Problem statement >> From the records below, keep only the lines that contain the string "tile", matching case exactly, and copy each of them out.

** start Source material **

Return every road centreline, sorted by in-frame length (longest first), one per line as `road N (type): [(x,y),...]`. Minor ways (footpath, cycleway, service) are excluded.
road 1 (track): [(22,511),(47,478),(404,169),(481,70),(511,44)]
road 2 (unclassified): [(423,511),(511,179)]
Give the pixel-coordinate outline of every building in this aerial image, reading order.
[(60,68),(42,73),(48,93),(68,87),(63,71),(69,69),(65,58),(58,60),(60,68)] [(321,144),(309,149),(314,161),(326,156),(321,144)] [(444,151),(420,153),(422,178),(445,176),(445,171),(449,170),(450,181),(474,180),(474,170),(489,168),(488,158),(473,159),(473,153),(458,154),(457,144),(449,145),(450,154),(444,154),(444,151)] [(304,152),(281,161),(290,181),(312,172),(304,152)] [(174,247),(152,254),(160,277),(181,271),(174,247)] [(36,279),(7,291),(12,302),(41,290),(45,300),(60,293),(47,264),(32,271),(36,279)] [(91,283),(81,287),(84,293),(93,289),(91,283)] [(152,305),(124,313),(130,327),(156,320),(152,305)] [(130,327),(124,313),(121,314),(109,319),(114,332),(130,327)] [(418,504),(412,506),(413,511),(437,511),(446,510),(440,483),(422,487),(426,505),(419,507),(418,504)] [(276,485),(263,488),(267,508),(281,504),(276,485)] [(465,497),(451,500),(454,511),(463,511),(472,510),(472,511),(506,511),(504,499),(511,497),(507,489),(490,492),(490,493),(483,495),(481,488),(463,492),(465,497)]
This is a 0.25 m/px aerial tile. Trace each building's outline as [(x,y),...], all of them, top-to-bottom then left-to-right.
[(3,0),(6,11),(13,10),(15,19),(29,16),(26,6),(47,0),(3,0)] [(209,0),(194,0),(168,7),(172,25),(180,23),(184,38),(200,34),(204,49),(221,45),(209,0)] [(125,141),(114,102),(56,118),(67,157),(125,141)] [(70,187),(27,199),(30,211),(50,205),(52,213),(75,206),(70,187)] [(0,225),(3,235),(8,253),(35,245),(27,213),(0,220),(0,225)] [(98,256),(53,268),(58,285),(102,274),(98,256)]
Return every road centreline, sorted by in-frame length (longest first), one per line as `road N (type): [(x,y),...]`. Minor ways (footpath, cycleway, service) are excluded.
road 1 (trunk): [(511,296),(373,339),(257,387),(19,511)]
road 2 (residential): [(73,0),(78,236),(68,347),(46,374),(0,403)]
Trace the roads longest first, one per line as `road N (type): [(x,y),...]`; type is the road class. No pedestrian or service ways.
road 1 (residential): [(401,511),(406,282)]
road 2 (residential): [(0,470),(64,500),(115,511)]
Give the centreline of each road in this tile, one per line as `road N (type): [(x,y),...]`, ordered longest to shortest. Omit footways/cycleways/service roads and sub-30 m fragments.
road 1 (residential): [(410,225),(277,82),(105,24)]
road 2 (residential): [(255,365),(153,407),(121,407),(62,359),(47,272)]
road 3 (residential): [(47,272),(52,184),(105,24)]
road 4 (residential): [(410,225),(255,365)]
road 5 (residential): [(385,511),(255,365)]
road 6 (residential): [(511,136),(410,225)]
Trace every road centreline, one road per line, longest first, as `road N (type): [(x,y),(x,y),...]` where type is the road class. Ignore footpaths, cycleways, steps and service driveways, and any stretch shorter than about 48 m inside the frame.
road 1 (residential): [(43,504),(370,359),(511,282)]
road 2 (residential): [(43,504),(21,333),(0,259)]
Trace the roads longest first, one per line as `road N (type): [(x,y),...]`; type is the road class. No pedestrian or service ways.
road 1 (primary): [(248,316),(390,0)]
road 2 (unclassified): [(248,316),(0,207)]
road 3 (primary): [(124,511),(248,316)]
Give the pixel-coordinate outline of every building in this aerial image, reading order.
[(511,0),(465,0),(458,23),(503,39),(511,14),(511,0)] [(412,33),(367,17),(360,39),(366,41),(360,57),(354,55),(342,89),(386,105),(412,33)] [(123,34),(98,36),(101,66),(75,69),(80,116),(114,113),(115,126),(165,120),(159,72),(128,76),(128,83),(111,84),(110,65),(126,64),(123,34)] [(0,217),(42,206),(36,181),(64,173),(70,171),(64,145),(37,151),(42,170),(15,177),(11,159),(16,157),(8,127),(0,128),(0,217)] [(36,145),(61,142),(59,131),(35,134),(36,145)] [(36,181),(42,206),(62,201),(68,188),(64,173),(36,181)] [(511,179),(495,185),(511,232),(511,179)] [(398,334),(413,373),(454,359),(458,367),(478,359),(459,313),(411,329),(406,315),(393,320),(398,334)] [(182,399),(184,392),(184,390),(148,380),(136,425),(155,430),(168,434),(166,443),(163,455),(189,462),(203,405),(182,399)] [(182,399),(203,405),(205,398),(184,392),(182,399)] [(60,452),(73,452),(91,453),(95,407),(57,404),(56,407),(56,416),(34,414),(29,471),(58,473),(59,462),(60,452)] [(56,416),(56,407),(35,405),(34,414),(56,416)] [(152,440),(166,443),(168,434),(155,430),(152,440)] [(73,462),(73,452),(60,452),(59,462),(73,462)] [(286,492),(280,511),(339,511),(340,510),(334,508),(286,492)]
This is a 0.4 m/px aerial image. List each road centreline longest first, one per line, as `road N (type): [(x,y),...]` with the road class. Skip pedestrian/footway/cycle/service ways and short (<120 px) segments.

** end Source material **

Correct result >>
This is a 0.25 m/px aerial tile. Trace each building's outline as [(x,y),...], all of them, top-to-bottom then left-to-right.
Give the centreline of each road in this tile, one per line as `road N (type): [(x,y),...]`, ordered longest to shortest. Omit footways/cycleways/service roads and sub-30 m fragments.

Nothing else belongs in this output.